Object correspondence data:
........
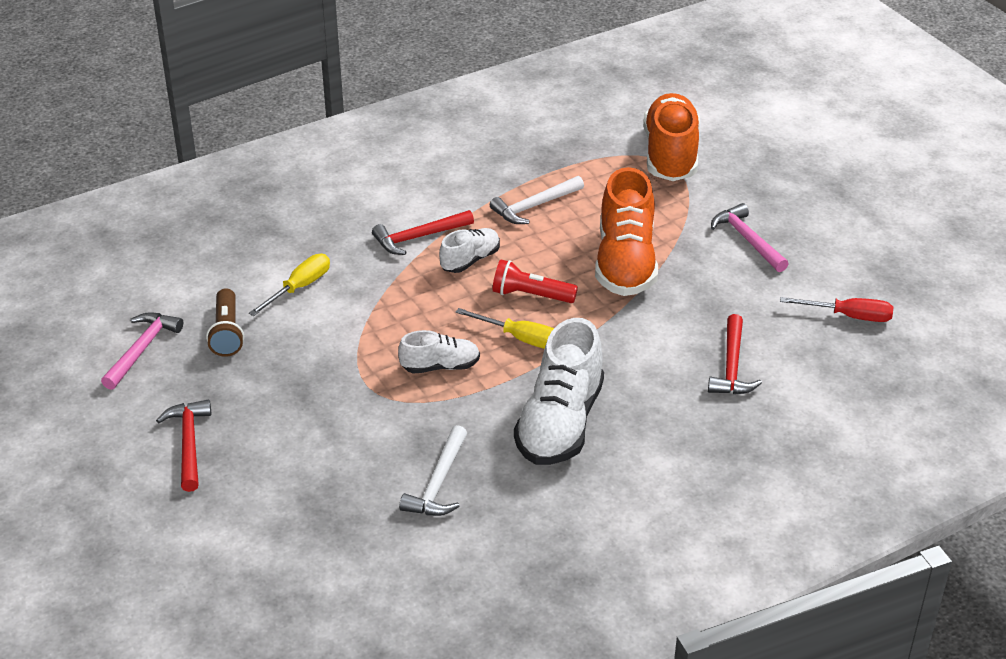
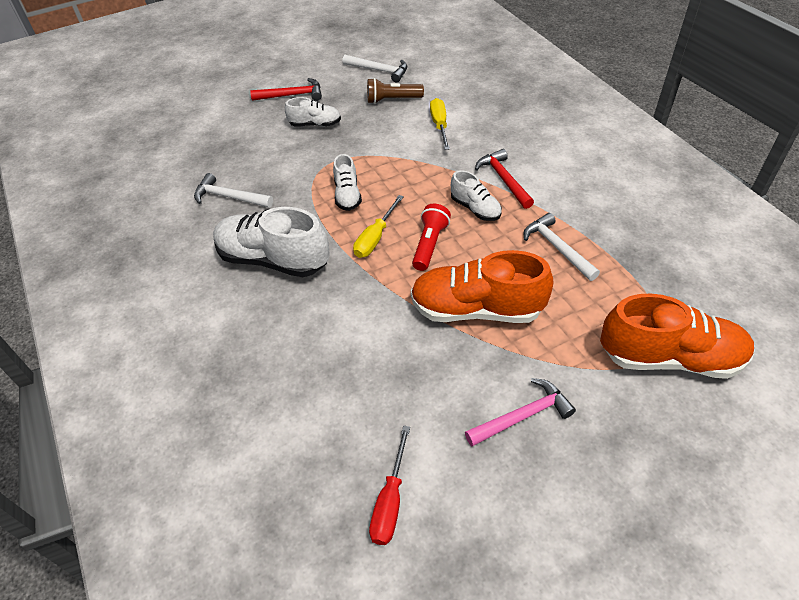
camera: 95 degrees right, 10 degrees up
pink hammer [101,312,183,390] -> white hammer [343,55,407,82]
yellow screwdriver [249,254,330,316] -> yellow screwdriver turned 135 degrees counterclockwise [430,98,450,150]
red hammer [708,314,762,394] -> none
none -> white shoe [285,97,341,127]

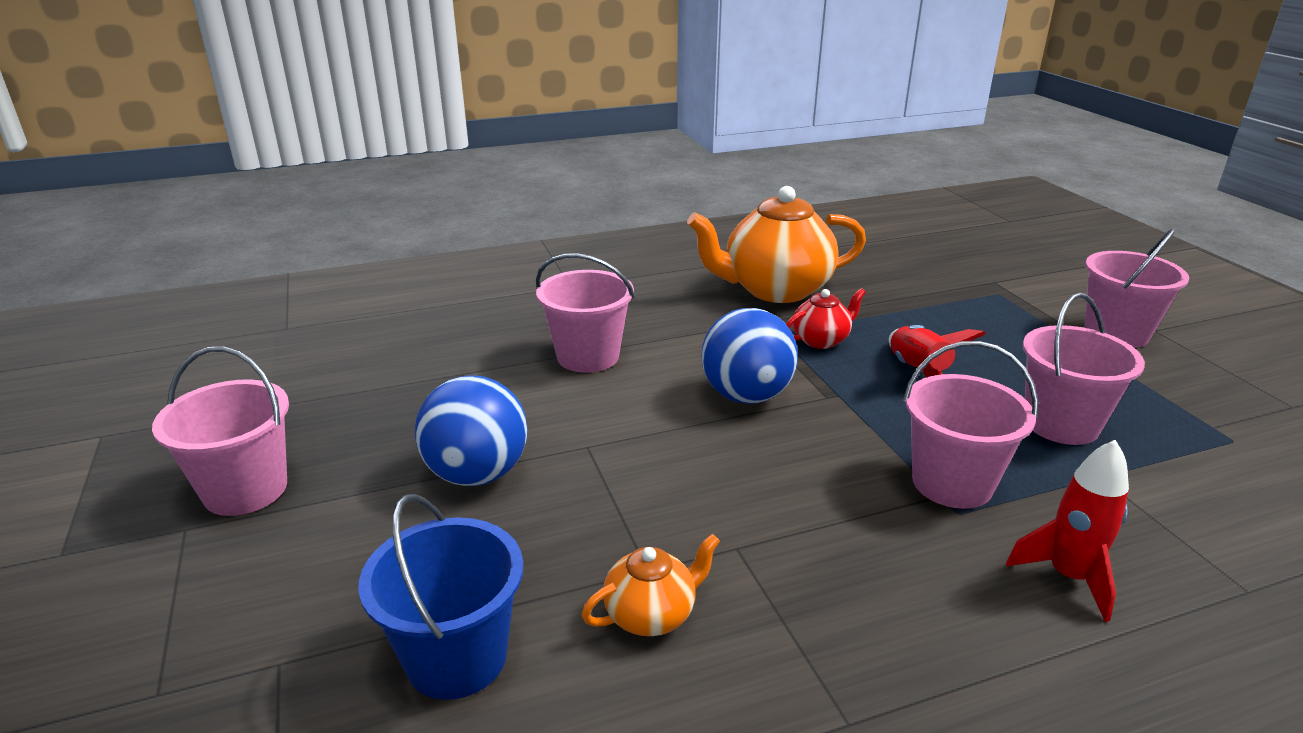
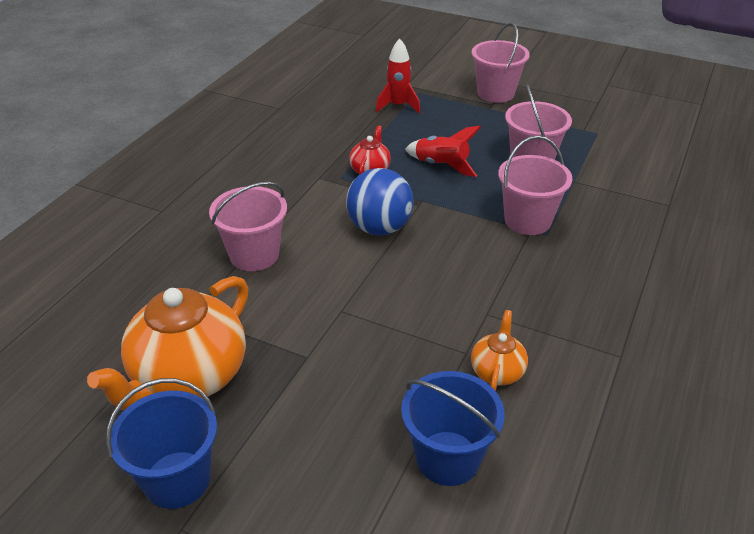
camera: 45 degrees left, 10 degrees up
pink bucket [152,346,289,516] -> blue bucket [106,378,217,509]
blue ball [415,375,528,486] -> none
orange teapot [687,186,866,303] -> orange teapot moved to [87,276,249,410]
red rocket [1006,440,1129,622] -> red rocket moved to [376,38,420,113]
........
WORK REQUIRED
When you copy the data, keep every line exact and drop the pictures.

OUTPUT OF THE TASK
camera: 95 degrees right, 10 degrees up
pink hammer [101,312,183,390] -> white hammer [343,55,407,82]
yellow screwdriver [249,254,330,316] -> yellow screwdriver turned 135 degrees counterclockwise [430,98,450,150]
red hammer [708,314,762,394] -> none
none -> white shoe [285,97,341,127]

camera: 45 degrees left, 10 degrees up
pink bucket [152,346,289,516] -> blue bucket [106,378,217,509]
blue ball [415,375,528,486] -> none
orange teapot [687,186,866,303] -> orange teapot moved to [87,276,249,410]
red rocket [1006,440,1129,622] -> red rocket moved to [376,38,420,113]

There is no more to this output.